Data under study below:

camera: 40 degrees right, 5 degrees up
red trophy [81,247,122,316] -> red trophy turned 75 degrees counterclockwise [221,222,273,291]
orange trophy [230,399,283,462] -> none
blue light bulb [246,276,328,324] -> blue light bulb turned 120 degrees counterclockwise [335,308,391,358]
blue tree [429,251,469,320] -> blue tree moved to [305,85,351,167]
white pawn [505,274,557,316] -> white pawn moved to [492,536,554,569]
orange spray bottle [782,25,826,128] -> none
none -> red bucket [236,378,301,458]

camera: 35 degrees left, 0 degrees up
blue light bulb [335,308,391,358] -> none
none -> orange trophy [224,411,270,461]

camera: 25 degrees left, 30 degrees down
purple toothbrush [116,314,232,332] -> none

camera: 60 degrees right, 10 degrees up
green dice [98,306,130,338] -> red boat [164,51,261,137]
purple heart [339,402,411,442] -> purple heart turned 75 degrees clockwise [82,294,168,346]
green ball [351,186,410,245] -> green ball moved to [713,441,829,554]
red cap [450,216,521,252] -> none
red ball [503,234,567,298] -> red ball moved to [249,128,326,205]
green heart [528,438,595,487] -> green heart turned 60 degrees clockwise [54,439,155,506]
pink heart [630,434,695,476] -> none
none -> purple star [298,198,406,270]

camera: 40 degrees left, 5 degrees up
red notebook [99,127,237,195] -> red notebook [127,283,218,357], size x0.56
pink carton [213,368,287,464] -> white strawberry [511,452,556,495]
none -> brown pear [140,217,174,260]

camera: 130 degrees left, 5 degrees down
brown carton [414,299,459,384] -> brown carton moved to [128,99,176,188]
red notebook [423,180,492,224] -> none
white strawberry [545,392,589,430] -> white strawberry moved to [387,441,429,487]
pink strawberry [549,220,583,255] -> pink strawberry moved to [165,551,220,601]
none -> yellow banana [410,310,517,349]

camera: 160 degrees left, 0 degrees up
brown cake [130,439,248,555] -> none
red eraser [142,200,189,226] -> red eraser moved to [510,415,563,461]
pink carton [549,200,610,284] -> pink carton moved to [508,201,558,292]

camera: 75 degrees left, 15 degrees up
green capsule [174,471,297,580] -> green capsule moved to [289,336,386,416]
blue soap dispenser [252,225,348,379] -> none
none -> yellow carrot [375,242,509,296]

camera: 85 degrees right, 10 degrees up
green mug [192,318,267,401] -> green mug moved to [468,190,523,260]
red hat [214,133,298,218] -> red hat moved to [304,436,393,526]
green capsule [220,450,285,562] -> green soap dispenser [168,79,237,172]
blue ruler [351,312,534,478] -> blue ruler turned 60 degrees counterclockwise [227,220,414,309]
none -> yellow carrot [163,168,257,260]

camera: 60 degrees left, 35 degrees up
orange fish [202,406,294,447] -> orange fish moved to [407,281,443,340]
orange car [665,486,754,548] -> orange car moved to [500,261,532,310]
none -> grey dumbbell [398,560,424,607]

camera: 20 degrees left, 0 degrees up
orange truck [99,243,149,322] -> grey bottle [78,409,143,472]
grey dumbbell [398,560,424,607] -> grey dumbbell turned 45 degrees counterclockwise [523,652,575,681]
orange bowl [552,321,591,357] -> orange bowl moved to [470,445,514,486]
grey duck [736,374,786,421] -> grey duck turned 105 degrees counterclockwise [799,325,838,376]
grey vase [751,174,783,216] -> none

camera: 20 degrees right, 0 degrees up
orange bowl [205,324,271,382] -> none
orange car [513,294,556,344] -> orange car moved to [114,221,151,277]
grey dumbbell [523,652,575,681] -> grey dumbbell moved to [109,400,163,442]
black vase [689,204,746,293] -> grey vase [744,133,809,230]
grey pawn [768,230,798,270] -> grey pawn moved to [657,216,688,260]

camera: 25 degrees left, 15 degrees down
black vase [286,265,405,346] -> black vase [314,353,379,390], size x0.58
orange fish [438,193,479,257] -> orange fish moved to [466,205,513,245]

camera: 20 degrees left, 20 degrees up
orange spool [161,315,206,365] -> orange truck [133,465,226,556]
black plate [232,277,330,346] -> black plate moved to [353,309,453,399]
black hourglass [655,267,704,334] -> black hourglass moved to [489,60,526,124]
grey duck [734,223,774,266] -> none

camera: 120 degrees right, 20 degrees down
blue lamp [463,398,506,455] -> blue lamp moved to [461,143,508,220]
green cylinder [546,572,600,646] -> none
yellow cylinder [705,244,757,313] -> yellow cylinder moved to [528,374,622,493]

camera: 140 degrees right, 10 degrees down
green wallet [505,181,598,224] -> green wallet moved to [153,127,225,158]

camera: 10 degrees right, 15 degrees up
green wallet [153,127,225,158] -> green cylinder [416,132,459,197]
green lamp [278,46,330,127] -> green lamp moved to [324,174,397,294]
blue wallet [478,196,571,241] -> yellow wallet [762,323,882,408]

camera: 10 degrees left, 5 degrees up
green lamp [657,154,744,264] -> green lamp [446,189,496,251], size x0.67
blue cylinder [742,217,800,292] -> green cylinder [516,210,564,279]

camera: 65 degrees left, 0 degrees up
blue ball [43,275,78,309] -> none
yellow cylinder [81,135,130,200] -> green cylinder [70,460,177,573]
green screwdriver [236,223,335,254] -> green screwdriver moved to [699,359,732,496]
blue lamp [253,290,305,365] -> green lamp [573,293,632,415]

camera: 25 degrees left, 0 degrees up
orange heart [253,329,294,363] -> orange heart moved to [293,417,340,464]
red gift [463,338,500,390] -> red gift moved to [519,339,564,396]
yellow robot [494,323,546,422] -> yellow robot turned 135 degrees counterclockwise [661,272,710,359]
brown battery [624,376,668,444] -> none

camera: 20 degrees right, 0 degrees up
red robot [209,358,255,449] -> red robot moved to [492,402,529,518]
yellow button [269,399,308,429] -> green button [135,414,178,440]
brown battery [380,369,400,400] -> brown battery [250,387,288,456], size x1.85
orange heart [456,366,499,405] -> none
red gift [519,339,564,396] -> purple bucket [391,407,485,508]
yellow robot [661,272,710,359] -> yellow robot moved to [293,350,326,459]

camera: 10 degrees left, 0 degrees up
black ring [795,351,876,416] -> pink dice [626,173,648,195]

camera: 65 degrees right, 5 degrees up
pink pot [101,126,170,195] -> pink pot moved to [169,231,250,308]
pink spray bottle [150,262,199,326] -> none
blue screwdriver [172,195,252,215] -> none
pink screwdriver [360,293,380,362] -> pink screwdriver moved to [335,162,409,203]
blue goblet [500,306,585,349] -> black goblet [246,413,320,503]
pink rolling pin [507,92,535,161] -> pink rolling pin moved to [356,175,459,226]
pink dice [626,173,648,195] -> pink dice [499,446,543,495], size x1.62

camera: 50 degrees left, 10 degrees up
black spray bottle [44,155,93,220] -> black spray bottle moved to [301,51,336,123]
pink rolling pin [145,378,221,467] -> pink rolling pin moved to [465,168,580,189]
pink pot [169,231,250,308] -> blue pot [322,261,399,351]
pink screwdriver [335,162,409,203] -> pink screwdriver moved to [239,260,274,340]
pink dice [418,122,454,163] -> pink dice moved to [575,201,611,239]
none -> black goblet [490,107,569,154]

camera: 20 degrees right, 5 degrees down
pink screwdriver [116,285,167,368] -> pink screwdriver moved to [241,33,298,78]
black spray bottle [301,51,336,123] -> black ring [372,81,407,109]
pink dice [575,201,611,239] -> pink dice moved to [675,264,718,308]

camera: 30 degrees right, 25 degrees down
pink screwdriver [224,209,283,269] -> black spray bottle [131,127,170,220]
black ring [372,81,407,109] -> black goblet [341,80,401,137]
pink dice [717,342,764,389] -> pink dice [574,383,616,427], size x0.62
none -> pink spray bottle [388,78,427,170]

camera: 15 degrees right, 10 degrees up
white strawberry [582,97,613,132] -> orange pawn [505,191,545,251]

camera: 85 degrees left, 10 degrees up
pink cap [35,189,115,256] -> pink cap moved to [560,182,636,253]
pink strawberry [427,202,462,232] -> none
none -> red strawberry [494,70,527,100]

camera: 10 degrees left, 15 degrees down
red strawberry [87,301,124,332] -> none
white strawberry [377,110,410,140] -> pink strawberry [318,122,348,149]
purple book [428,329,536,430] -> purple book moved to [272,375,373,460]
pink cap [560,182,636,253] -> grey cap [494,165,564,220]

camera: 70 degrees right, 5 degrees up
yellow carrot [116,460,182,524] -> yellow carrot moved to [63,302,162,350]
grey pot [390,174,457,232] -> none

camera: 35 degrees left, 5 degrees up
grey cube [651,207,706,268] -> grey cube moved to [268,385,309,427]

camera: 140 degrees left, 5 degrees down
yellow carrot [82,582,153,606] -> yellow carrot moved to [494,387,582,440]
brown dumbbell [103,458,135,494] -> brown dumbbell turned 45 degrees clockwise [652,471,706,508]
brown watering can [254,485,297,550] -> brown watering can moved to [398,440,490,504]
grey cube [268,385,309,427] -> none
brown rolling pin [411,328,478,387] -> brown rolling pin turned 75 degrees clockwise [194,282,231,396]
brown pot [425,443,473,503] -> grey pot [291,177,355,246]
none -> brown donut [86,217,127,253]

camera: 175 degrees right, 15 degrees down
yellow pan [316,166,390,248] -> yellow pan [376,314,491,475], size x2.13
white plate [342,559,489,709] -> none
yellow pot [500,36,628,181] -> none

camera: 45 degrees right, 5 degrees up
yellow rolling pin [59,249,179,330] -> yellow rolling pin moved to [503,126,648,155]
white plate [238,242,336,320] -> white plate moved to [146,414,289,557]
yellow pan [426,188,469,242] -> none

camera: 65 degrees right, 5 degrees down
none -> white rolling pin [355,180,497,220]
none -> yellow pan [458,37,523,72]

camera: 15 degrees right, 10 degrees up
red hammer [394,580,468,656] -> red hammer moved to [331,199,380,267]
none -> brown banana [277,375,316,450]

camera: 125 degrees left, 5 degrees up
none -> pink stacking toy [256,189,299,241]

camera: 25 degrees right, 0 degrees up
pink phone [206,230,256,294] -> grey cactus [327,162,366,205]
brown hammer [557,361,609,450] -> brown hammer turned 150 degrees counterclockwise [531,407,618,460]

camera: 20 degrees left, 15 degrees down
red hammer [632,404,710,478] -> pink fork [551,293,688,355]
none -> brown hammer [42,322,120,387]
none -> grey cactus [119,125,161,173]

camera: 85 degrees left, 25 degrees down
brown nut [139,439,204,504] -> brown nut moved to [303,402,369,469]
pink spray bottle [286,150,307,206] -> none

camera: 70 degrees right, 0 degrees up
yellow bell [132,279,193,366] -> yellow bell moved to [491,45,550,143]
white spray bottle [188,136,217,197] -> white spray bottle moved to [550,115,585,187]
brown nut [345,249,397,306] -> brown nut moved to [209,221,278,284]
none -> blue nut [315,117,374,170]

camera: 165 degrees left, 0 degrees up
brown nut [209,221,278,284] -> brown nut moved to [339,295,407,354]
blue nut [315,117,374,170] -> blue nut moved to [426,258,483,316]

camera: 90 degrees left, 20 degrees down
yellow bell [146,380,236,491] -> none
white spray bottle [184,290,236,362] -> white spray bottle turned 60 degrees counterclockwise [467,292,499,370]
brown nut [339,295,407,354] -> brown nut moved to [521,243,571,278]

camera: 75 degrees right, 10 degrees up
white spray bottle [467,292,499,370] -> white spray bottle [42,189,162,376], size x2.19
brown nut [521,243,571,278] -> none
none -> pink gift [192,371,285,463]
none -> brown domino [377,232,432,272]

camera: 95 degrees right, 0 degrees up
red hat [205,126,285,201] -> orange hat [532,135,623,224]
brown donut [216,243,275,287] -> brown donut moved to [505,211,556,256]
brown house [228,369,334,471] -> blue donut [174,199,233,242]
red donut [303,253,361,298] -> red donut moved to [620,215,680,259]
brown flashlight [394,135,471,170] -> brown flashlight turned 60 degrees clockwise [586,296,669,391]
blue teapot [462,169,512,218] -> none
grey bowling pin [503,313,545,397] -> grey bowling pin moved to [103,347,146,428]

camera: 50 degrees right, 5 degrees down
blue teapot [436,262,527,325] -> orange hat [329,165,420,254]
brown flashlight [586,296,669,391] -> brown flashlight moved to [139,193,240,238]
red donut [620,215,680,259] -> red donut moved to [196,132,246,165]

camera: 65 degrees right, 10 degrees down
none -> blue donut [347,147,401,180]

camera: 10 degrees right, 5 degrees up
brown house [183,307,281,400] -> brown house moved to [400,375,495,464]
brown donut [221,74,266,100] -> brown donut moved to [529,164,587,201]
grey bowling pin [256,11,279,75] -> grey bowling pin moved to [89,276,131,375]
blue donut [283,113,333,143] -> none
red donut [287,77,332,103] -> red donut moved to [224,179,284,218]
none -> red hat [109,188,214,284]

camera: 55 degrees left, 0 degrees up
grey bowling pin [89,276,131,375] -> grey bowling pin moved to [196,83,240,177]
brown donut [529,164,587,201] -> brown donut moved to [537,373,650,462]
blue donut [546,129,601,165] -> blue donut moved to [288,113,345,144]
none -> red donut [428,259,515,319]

End of Data under study.

## Task requirements
Reproduce, word for word and in full, only the lines above that start at the line with "none -> orange trophy [224,411,270,461]" and run through the line with "green dice [98,306,130,338]", both ends included.

## Finished exercise
none -> orange trophy [224,411,270,461]

camera: 25 degrees left, 30 degrees down
purple toothbrush [116,314,232,332] -> none

camera: 60 degrees right, 10 degrees up
green dice [98,306,130,338] -> red boat [164,51,261,137]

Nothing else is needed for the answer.